### To do
Begin at the line containing "none -> tan 1x1 plate [550,185,634,252]" in the entries below and end at the line containing "black 1x2 brick [280,279,340,360]"; transcribe that range exactly and nothing outside it.
■ ■ ■ ■ ■
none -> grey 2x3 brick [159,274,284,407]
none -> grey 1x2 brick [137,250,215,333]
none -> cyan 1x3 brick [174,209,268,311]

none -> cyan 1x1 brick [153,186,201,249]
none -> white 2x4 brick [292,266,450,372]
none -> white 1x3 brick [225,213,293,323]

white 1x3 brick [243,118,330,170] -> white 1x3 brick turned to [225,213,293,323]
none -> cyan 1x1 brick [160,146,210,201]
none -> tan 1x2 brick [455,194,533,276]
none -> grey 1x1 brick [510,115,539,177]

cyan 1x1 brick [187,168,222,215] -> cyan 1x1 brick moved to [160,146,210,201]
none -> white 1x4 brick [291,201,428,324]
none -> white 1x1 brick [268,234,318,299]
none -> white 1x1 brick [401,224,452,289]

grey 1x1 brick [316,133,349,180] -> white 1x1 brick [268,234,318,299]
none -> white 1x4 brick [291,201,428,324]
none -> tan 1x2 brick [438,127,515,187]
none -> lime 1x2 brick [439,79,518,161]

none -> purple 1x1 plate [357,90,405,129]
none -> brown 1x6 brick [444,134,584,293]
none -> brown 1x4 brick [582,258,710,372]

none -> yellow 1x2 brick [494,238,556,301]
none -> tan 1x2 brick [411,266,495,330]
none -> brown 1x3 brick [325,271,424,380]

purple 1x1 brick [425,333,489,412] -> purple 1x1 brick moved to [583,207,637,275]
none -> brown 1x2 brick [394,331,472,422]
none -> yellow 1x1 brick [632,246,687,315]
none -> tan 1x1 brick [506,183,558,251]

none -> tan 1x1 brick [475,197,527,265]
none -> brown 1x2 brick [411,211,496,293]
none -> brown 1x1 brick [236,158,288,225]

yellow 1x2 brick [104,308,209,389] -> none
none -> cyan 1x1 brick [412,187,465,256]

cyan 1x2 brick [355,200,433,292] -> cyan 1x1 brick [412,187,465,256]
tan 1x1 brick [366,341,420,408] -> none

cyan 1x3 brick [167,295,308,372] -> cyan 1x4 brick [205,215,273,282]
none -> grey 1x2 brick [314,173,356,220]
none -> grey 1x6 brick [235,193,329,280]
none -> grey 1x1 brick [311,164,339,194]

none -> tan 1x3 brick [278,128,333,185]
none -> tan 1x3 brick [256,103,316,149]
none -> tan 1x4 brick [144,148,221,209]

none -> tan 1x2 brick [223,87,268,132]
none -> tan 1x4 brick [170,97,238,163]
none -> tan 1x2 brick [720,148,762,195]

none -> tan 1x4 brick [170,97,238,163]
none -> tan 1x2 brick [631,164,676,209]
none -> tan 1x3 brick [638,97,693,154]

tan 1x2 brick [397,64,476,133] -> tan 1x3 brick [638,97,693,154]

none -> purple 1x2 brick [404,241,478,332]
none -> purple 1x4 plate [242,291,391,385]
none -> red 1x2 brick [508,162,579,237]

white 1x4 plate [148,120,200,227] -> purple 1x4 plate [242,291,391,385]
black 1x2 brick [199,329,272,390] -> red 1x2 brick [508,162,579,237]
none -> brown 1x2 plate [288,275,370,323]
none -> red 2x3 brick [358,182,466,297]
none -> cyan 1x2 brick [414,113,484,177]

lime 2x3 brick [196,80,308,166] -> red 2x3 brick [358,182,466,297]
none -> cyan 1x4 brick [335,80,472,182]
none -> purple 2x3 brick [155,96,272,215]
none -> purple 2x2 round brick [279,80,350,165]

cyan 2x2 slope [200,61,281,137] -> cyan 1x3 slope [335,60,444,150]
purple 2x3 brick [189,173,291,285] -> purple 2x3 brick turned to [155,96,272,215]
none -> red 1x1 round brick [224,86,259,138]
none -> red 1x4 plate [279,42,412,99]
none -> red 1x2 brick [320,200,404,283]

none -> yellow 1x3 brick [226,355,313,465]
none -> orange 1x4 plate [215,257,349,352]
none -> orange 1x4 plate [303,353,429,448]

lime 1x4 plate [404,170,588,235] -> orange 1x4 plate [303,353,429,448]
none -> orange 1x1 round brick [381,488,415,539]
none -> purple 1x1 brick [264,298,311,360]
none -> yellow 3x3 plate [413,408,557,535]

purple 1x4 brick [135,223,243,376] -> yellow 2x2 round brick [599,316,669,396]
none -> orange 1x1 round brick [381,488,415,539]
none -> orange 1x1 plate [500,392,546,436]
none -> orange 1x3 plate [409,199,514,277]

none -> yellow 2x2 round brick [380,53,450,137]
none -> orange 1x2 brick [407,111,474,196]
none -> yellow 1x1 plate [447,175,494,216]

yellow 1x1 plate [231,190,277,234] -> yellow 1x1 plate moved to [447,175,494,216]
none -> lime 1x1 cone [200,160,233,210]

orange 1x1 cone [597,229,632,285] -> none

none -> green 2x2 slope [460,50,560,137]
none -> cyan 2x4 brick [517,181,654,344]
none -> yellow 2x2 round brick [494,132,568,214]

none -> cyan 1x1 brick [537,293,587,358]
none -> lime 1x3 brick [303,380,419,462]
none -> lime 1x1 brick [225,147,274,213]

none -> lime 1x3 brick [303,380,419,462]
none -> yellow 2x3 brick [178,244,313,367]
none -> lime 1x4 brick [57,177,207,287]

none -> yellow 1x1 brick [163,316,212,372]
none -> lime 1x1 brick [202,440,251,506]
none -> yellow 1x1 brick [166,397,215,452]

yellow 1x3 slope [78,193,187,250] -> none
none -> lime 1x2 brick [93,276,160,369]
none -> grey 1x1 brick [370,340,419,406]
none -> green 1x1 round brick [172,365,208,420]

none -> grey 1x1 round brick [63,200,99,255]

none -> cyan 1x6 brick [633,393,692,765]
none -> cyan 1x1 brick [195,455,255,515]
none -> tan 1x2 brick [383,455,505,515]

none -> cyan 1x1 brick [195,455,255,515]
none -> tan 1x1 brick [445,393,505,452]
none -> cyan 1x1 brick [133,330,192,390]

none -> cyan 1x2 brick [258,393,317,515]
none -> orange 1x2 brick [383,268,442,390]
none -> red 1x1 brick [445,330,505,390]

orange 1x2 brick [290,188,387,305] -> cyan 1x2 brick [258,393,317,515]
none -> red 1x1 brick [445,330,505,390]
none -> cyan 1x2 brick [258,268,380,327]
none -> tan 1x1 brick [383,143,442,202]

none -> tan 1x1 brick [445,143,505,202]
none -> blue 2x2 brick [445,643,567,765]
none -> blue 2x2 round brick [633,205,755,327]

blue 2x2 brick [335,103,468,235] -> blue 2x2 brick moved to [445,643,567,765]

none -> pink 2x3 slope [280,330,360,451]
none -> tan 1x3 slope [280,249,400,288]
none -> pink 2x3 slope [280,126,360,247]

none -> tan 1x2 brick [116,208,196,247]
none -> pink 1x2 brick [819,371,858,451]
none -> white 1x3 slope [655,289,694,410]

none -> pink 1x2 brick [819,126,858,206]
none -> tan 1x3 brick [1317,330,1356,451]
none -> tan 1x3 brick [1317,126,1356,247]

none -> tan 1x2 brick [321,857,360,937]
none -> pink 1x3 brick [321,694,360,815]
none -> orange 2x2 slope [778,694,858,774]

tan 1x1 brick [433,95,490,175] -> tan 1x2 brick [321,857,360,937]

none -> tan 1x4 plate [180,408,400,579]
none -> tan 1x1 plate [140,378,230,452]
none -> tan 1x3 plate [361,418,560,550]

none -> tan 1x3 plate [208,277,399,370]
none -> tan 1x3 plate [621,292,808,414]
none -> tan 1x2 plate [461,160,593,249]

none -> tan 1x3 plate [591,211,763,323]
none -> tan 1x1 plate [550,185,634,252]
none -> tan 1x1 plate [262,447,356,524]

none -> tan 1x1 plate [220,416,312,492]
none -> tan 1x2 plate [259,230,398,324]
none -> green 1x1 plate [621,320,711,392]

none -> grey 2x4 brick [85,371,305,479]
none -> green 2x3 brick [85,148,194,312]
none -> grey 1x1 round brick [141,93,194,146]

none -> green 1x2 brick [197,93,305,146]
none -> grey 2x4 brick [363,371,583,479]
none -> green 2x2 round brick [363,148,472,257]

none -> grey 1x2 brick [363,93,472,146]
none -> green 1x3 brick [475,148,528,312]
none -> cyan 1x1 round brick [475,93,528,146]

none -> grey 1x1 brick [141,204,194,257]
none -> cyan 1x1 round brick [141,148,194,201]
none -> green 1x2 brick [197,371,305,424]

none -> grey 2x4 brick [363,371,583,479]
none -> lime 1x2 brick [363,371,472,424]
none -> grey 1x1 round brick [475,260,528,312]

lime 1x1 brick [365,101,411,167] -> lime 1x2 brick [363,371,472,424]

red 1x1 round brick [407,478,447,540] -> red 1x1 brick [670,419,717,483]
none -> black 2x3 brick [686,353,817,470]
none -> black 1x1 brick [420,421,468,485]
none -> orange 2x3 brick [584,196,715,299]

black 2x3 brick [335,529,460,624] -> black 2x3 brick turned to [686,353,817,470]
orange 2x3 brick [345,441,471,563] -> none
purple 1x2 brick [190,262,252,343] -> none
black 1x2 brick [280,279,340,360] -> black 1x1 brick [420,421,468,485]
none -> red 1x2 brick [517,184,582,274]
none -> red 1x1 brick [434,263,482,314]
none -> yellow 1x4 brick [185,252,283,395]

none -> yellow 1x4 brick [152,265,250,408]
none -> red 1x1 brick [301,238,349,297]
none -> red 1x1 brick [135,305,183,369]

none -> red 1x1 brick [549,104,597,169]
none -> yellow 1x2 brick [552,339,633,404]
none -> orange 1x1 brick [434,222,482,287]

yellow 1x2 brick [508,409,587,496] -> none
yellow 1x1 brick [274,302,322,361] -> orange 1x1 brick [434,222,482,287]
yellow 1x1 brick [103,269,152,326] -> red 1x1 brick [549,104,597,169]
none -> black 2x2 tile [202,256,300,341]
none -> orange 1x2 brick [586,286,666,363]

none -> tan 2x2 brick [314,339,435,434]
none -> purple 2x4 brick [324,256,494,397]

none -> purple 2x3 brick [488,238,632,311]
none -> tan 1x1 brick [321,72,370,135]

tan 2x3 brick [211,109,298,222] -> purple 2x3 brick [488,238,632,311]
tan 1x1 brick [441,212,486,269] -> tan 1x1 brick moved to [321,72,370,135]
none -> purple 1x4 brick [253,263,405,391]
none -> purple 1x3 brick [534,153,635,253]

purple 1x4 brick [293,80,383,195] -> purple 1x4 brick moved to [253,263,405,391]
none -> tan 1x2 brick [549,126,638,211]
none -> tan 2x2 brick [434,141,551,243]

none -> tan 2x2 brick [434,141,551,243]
■ ■ ■ ■ ■
### Solution to the exercise
none -> tan 1x1 plate [550,185,634,252]
none -> tan 1x1 plate [262,447,356,524]

none -> tan 1x1 plate [220,416,312,492]
none -> tan 1x2 plate [259,230,398,324]
none -> green 1x1 plate [621,320,711,392]

none -> grey 2x4 brick [85,371,305,479]
none -> green 2x3 brick [85,148,194,312]
none -> grey 1x1 round brick [141,93,194,146]

none -> green 1x2 brick [197,93,305,146]
none -> grey 2x4 brick [363,371,583,479]
none -> green 2x2 round brick [363,148,472,257]

none -> grey 1x2 brick [363,93,472,146]
none -> green 1x3 brick [475,148,528,312]
none -> cyan 1x1 round brick [475,93,528,146]

none -> grey 1x1 brick [141,204,194,257]
none -> cyan 1x1 round brick [141,148,194,201]
none -> green 1x2 brick [197,371,305,424]

none -> grey 2x4 brick [363,371,583,479]
none -> lime 1x2 brick [363,371,472,424]
none -> grey 1x1 round brick [475,260,528,312]

lime 1x1 brick [365,101,411,167] -> lime 1x2 brick [363,371,472,424]

red 1x1 round brick [407,478,447,540] -> red 1x1 brick [670,419,717,483]
none -> black 2x3 brick [686,353,817,470]
none -> black 1x1 brick [420,421,468,485]
none -> orange 2x3 brick [584,196,715,299]

black 2x3 brick [335,529,460,624] -> black 2x3 brick turned to [686,353,817,470]
orange 2x3 brick [345,441,471,563] -> none
purple 1x2 brick [190,262,252,343] -> none
black 1x2 brick [280,279,340,360] -> black 1x1 brick [420,421,468,485]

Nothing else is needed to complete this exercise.